Task objective:
Can you copy out every one of the items below, word for word and line by line?

Task inputs:
━━━━━━━━━━━━━━━━

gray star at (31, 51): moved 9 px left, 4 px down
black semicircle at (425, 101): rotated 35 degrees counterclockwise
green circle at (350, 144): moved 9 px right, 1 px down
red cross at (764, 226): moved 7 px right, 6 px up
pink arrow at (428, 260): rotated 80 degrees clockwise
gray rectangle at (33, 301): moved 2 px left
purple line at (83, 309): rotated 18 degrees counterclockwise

━━━━━━━━━━━━━━━━

Task result:
gray star at (31, 51): moved 9 px left, 4 px down
black semicircle at (425, 101): rotated 35 degrees counterclockwise
green circle at (350, 144): moved 9 px right, 1 px down
red cross at (764, 226): moved 7 px right, 6 px up
pink arrow at (428, 260): rotated 80 degrees clockwise
gray rectangle at (33, 301): moved 2 px left
purple line at (83, 309): rotated 18 degrees counterclockwise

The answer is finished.